Records provided:
##############################
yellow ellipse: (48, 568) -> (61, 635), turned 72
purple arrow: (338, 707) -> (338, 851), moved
##############################
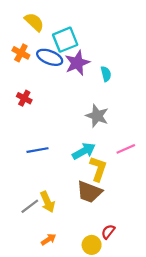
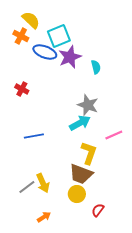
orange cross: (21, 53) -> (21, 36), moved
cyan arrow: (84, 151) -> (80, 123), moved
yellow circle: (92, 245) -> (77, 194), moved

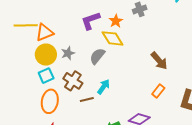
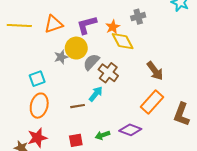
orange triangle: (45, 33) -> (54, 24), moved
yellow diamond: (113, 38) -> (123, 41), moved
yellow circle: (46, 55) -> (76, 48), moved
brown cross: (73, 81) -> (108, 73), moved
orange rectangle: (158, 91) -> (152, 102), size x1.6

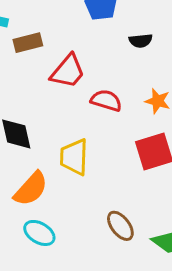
##############################
Problem requirements: Look through the data above and return exactly the lines from the one that contains "yellow ellipse: (48, 568)" to the one that contains "purple arrow: (338, 707) -> (338, 851), moved", inclusive, with nothing else.

Response area:
yellow ellipse: (48, 568) -> (61, 635), turned 72
purple arrow: (338, 707) -> (338, 851), moved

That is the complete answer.